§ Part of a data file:
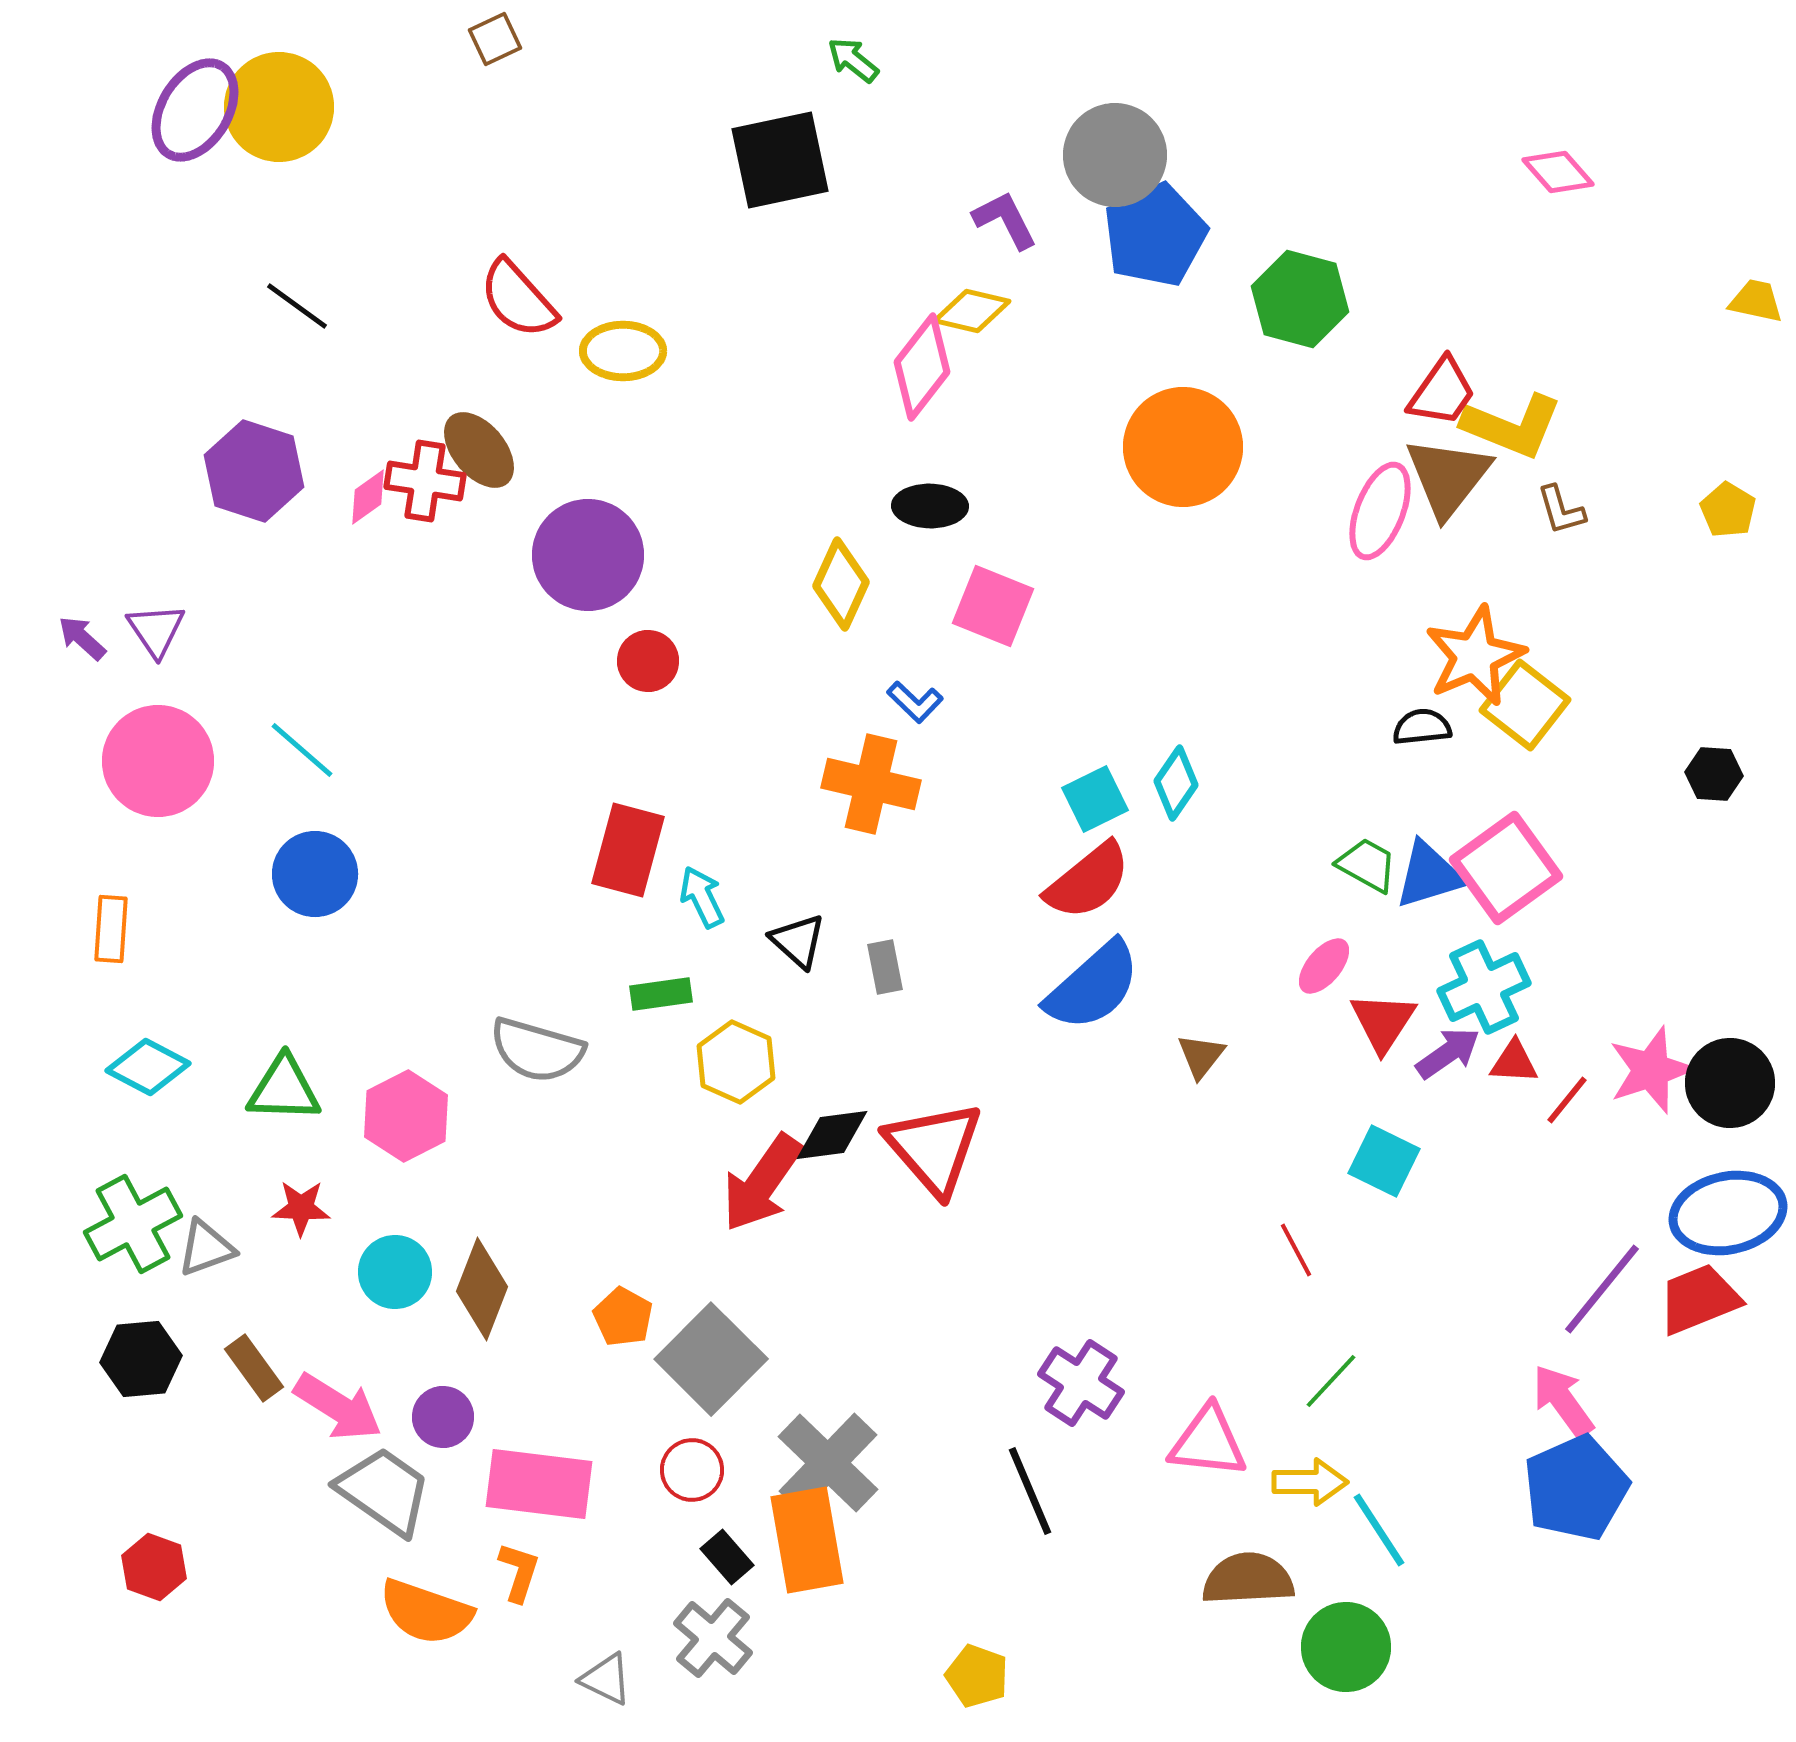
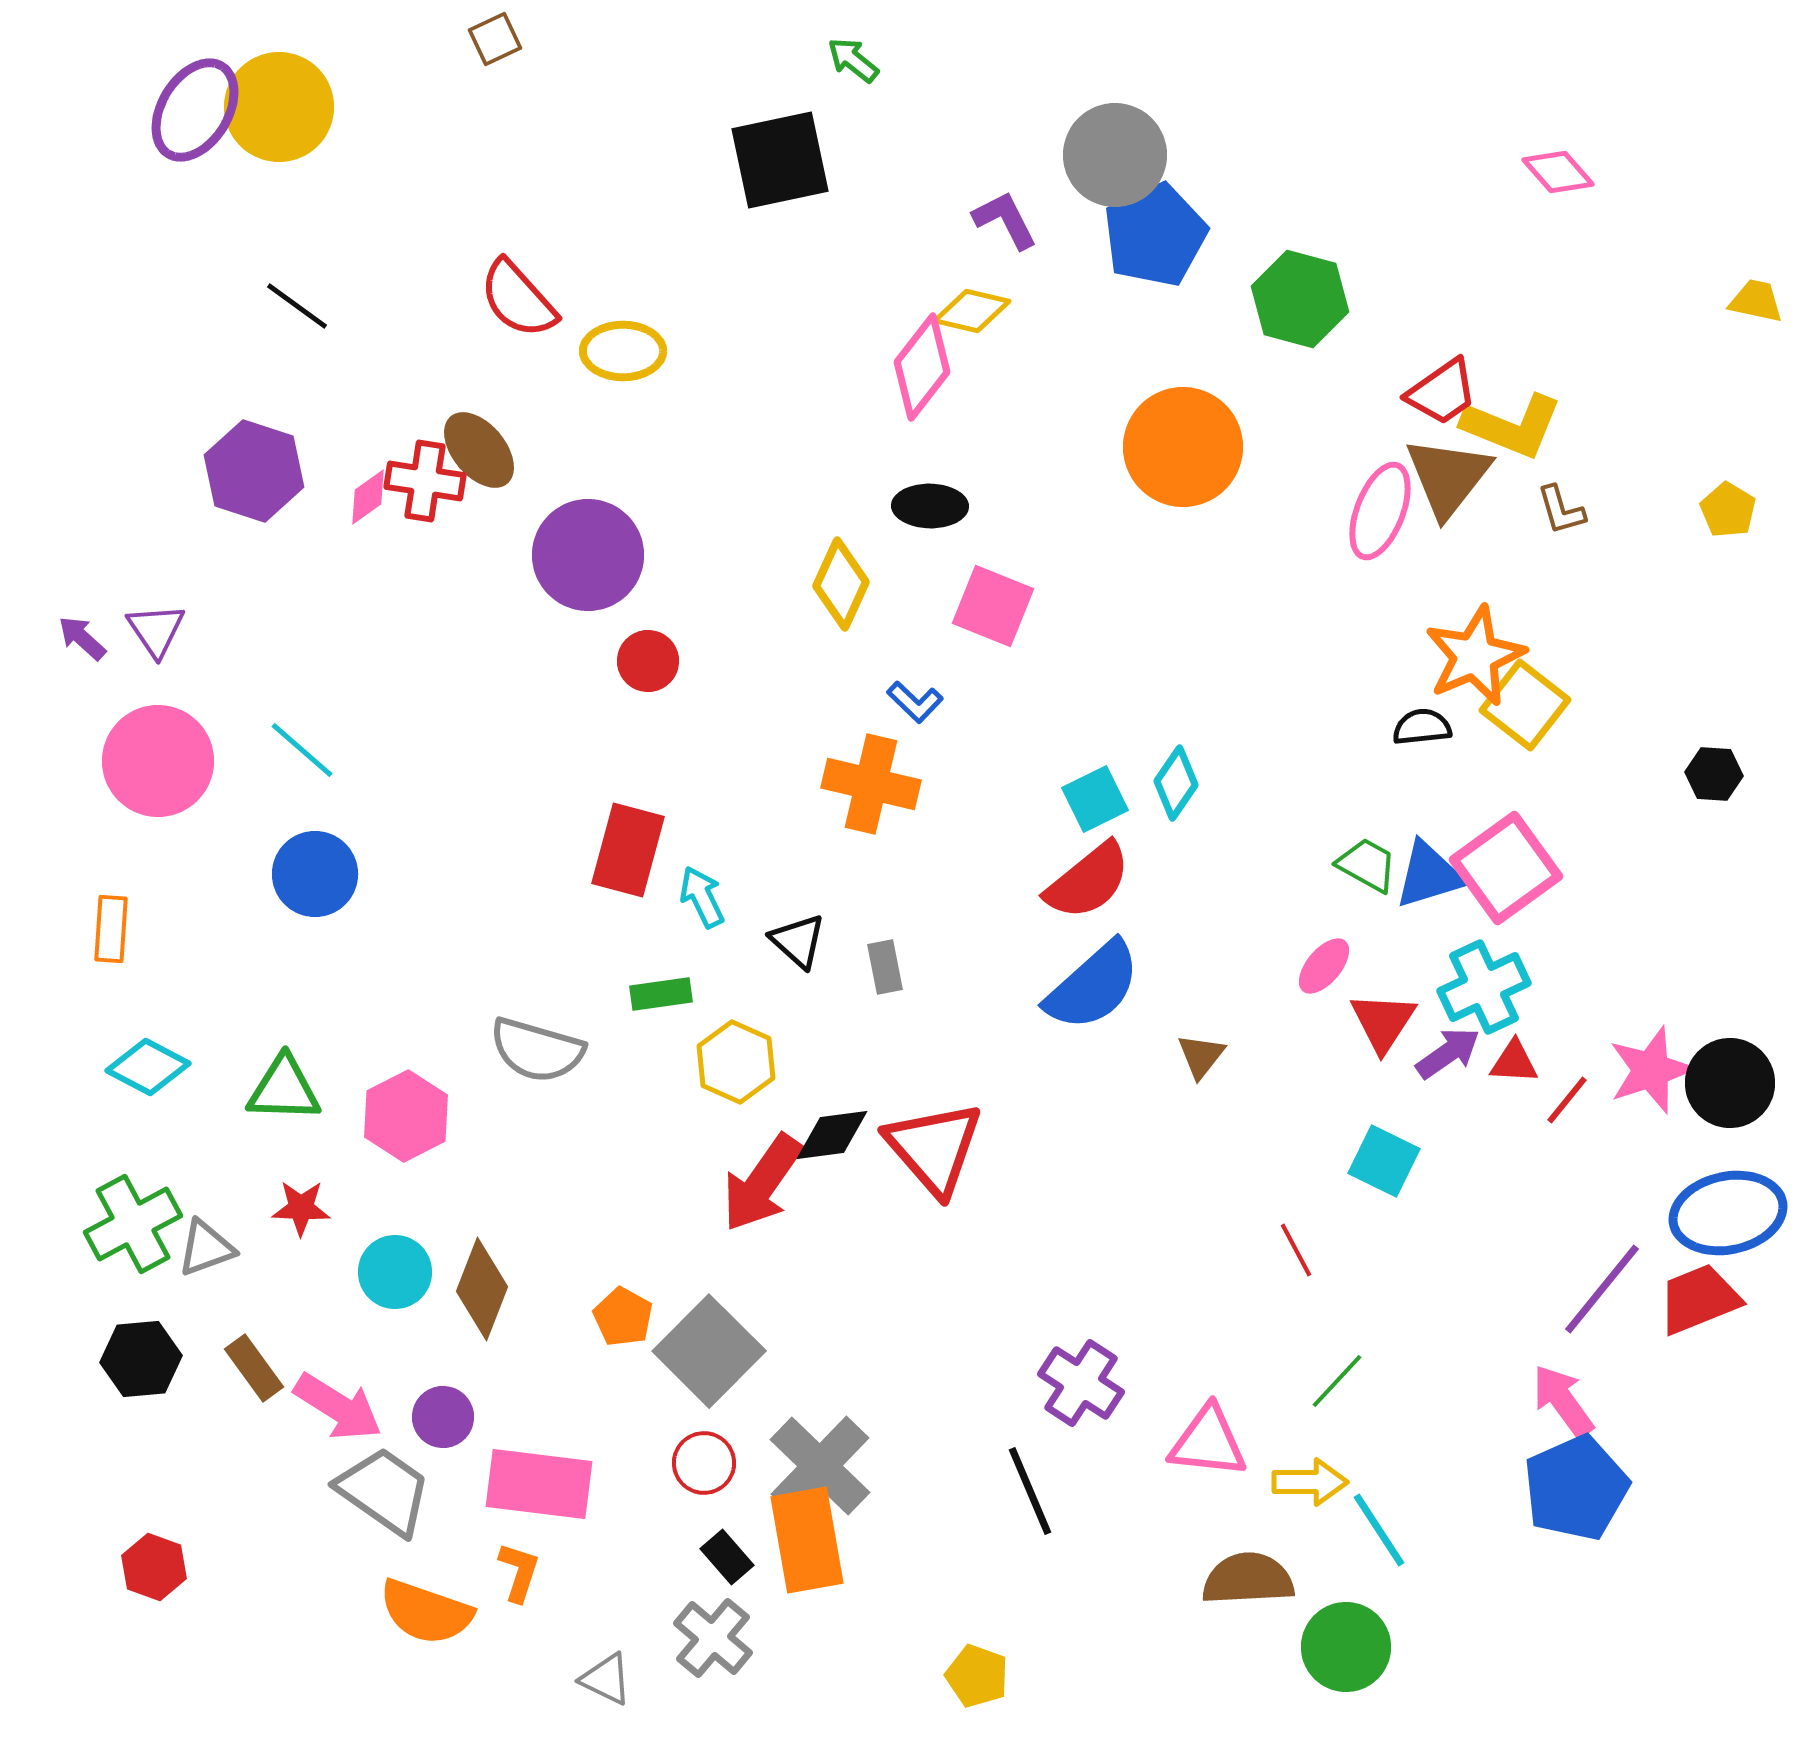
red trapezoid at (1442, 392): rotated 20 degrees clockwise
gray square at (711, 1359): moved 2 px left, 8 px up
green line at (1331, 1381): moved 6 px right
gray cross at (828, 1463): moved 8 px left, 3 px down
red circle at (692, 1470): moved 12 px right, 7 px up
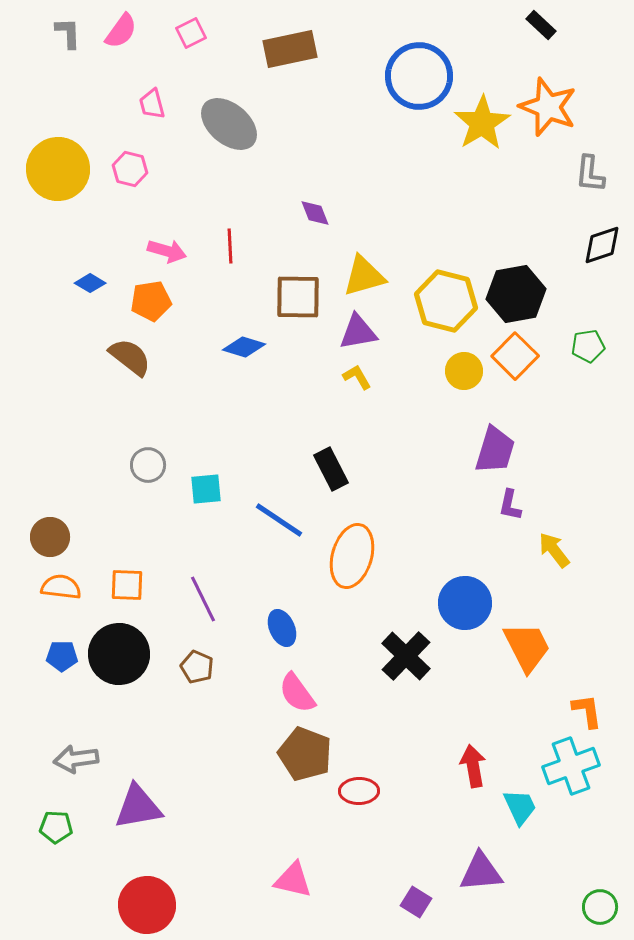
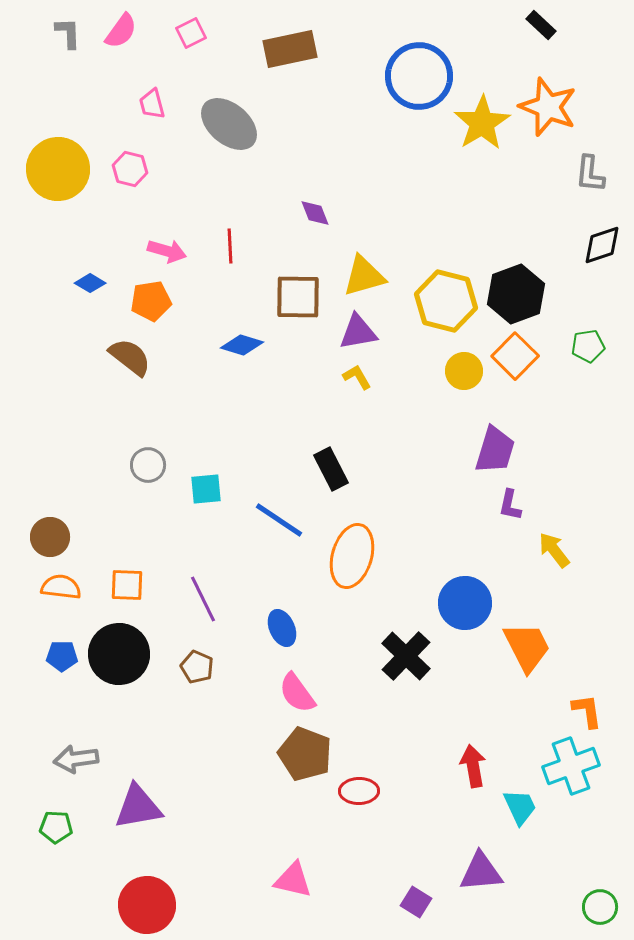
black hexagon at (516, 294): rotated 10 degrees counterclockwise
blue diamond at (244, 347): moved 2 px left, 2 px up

§ Stated goal:
Write out the records again with every "moved" swapped for "shifted" and nothing else altered. Leave out the pictures.

§ Written solution:
red trapezoid at (1442, 392): rotated 20 degrees clockwise
gray square at (711, 1359): shifted 2 px left, 8 px up
green line at (1331, 1381): shifted 6 px right
gray cross at (828, 1463): shifted 8 px left, 3 px down
red circle at (692, 1470): shifted 12 px right, 7 px up
black hexagon at (516, 294): rotated 10 degrees counterclockwise
blue diamond at (244, 347): shifted 2 px left, 2 px up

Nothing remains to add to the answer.